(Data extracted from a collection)
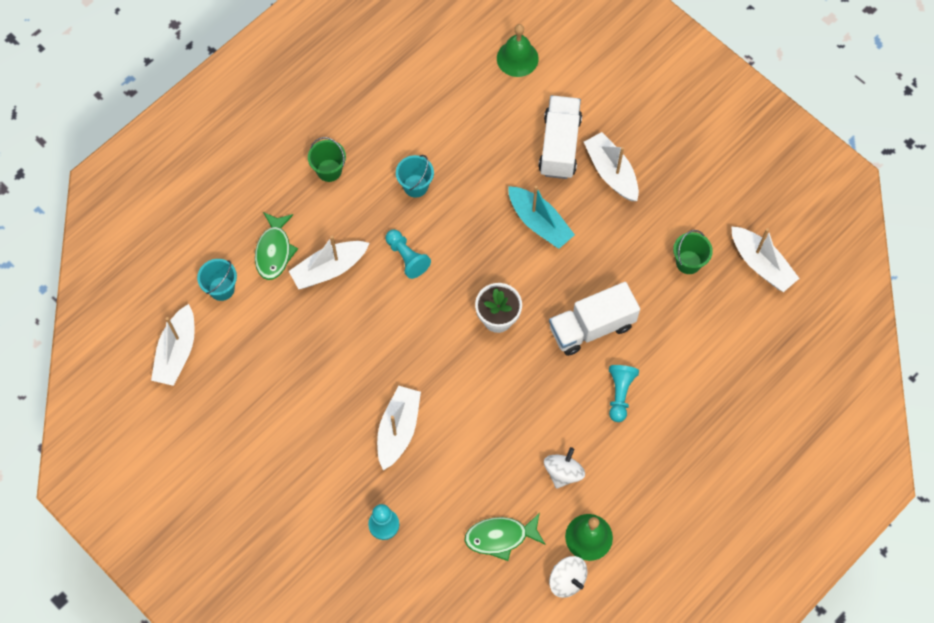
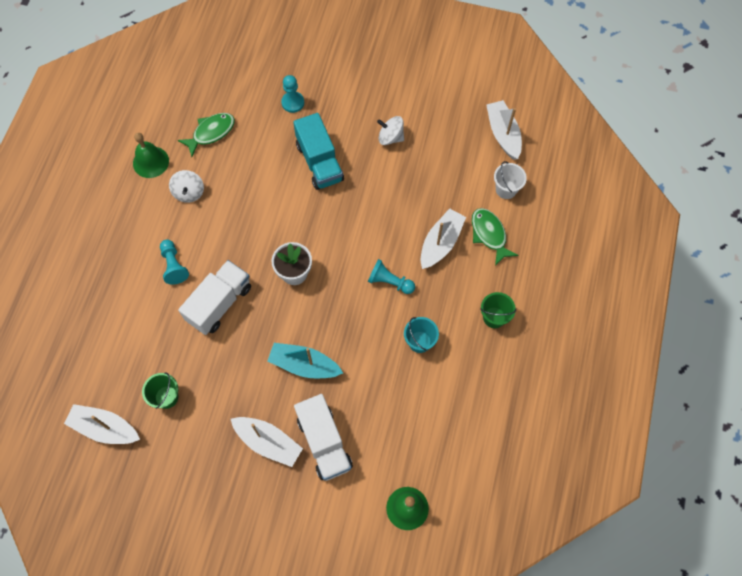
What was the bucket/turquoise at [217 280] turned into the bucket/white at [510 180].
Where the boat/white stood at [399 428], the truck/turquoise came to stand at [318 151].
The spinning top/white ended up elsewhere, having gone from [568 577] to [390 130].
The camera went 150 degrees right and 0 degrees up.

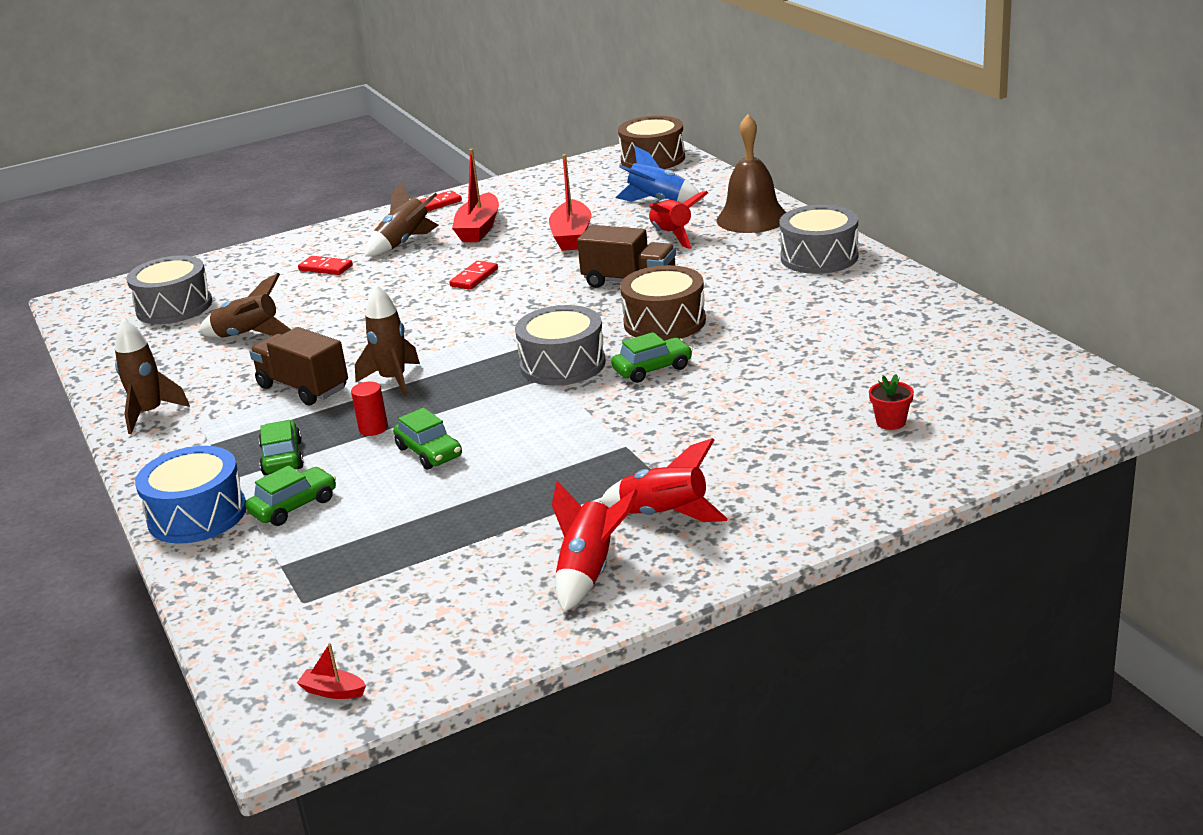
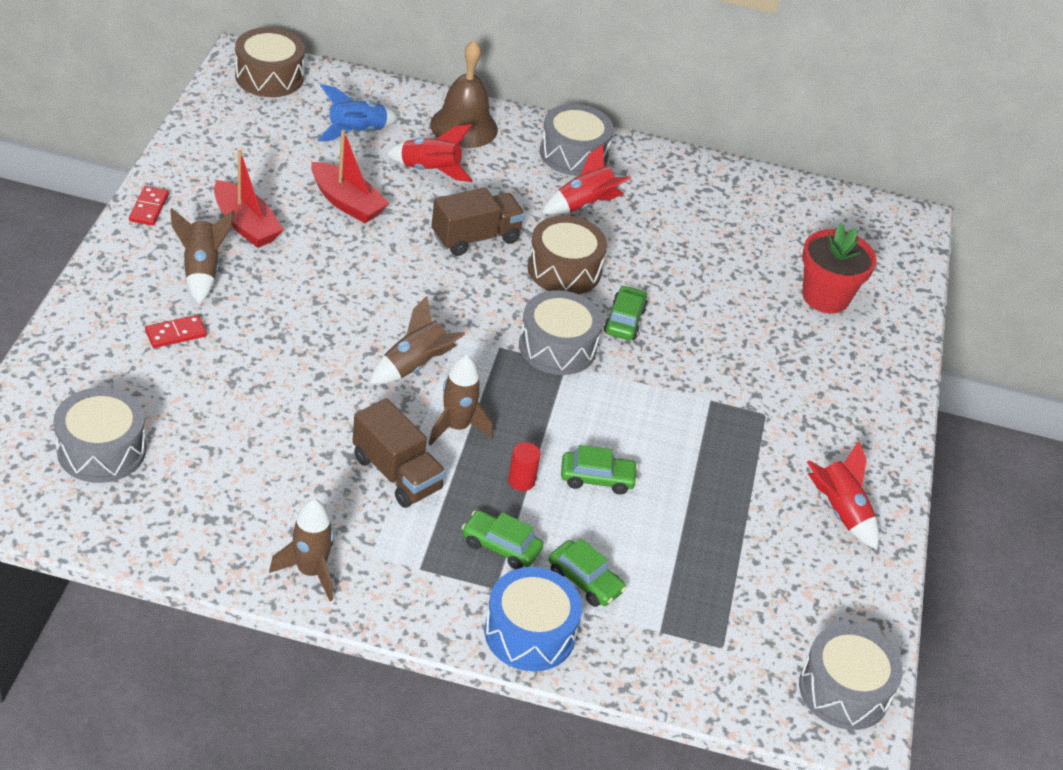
The rocket/brown ended up elsewhere, having gone from [244 305] to [418 340].
The car/green at [290 496] ended up facing another way, 135 degrees clockwise from before.
The truck/brown at [298 366] ended up facing another way, 120 degrees counterclockwise from before.
Where the boat/red stood at [331 671], the drum/grey came to stand at [851 677].
The second view lost the domino/red at [473 275].
The rocket/red ended up elsewhere, having gone from [664 480] to [586 179].
The size of the flower pot/red at [891 402] changed by a factor of 2.14.
The camera went 60 degrees left and 15 degrees up.

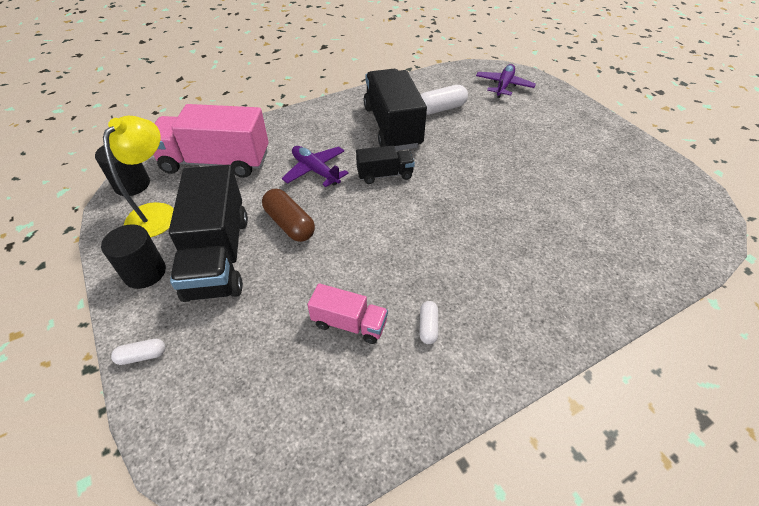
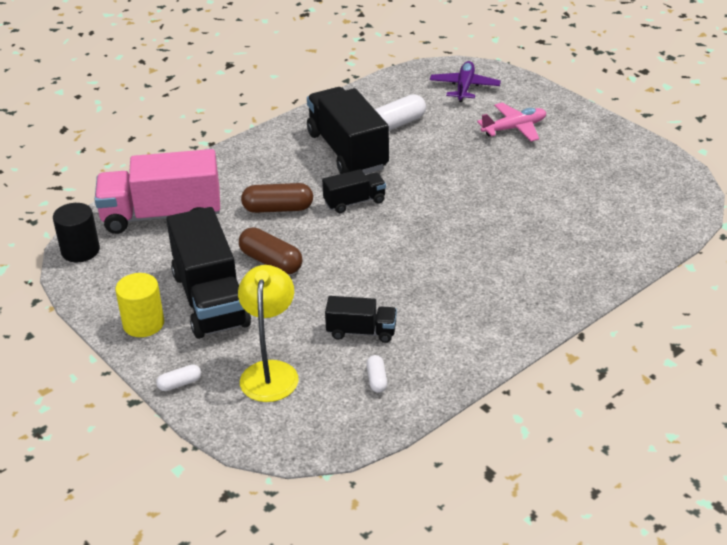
What was the cylinder/black at [133 256] turned into the cylinder/yellow at [139 305].
The lamp/yellow ended up elsewhere, having gone from [138 176] to [268 333].
Where the plane/purple stood at [315 166], the capsule/brown came to stand at [277 198].
What was the truck/pink at [347 313] turned into the truck/black at [361 319].
The capsule/white ended up elsewhere, having gone from [428 322] to [377 374].
The second view gained the plane/pink at [511 122].
The camera went 10 degrees left and 10 degrees down.

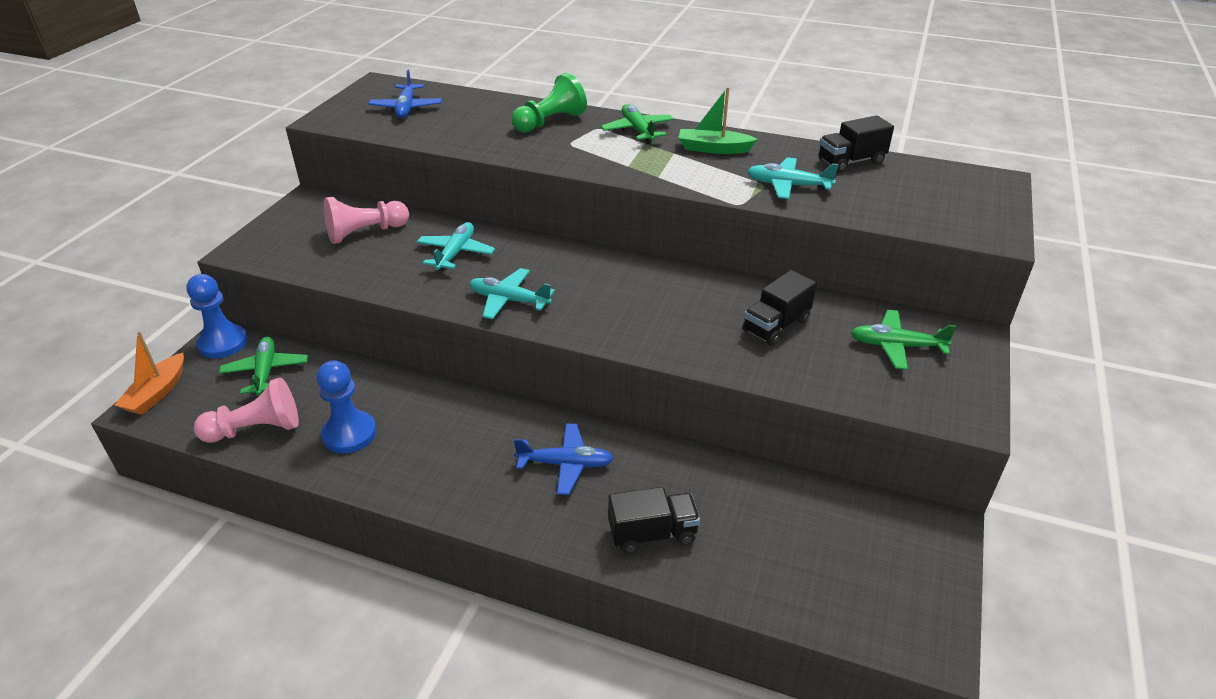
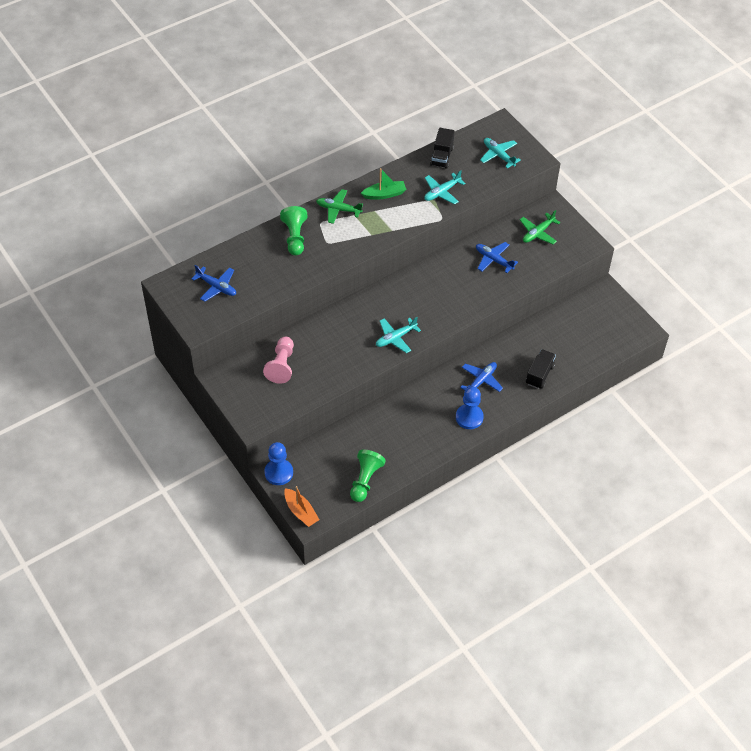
What was the pawn/pink at [246 410] turned into the pawn/green at [368 476].
The second view lost the plane/green at [263 366].
The pawn/blue ended up elsewhere, having gone from [346 406] to [470 408].
The plane/turquoise ended up elsewhere, having gone from [456 246] to [500 153].
The boat/green at [718 120] ended up facing another way, 150 degrees counterclockwise from before.
Where the truck/black stood at [779 308], the plane/blue came to stand at [497 257].
The camera went 55 degrees left and 15 degrees up.

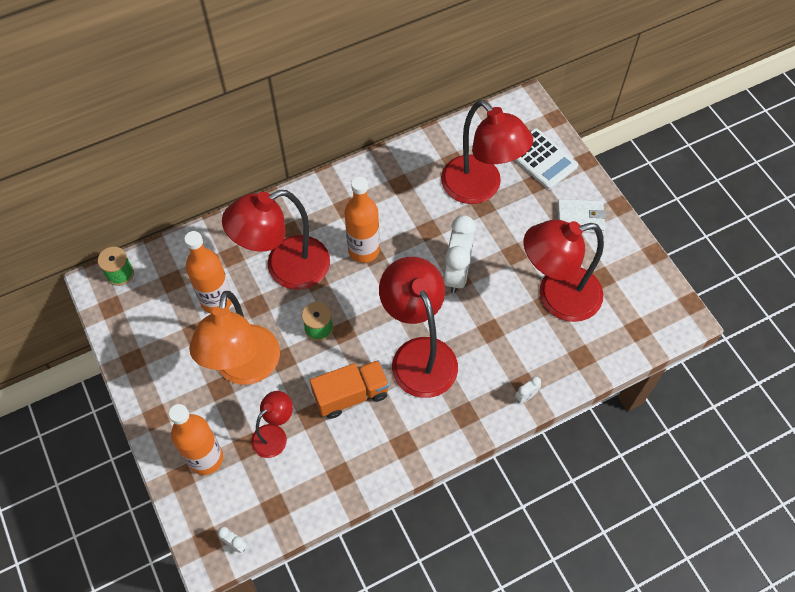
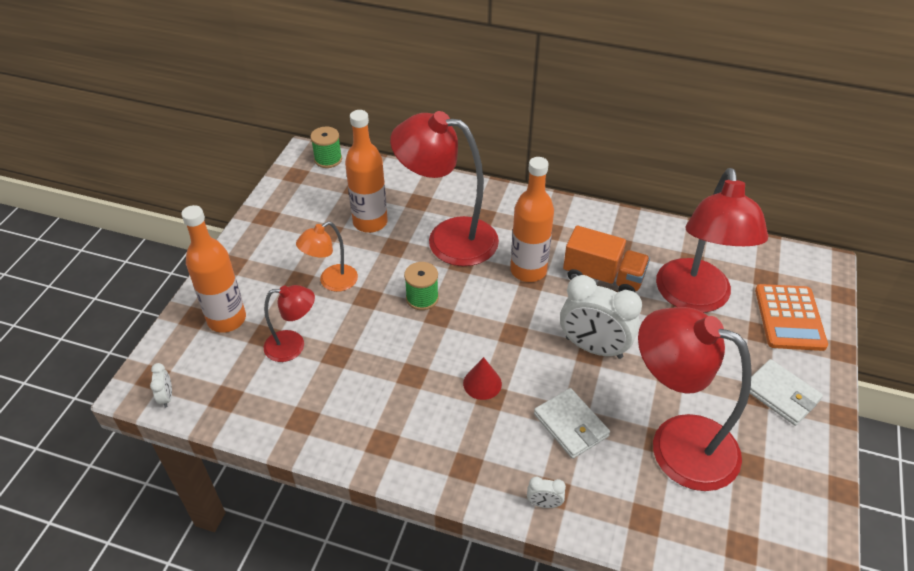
The size of the lamp/orange at [234 338] changed by a factor of 0.51.
The truck/orange ended up elsewhere, having gone from [349 389] to [606 259].
Where the lamp/red stood at [418 327], the cone/red came to stand at [482 378].
The clock/white at [460 254] ended up facing another way, 60 degrees clockwise from before.
What was the calculator/white at [546 158] turned into the calculator/orange at [791 317].
The second view gained the wallet/white at [572 423].
The camera went 45 degrees right and 15 degrees down.

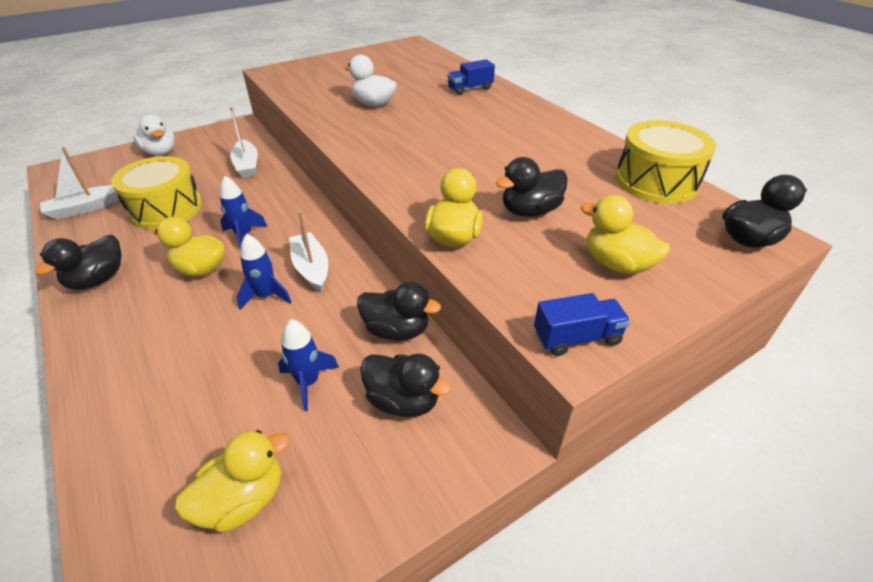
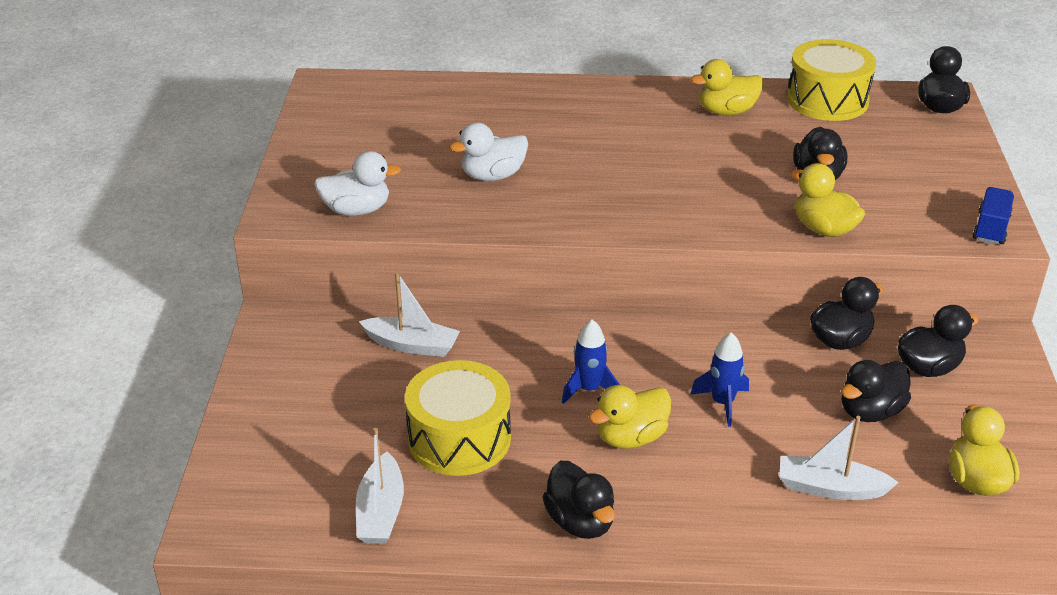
The duck/white ended up elsewhere, having gone from [154 135] to [357 183].
Where the rocket/blue stood at [308 365], the duck/black came to stand at [876 391].
The boat/white ended up elsewhere, having gone from [308 251] to [839 458].
The second view lost the truck/blue at [471 77].
The duck/yellow ended up elsewhere, having gone from [625 235] to [727 87].
The camera went 55 degrees left and 5 degrees down.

■ Prompt: Only the lines from the start of the records to the one containing "The spinning top/white" should be repeated, exactly and with both ends kept; drop any pictures.

■ Solution below:
What was the bucket/turquoise at [217 280] turned into the bucket/white at [510 180].
Where the boat/white stood at [399 428], the truck/turquoise came to stand at [318 151].
The spinning top/white ended up elsewhere, having gone from [568 577] to [390 130].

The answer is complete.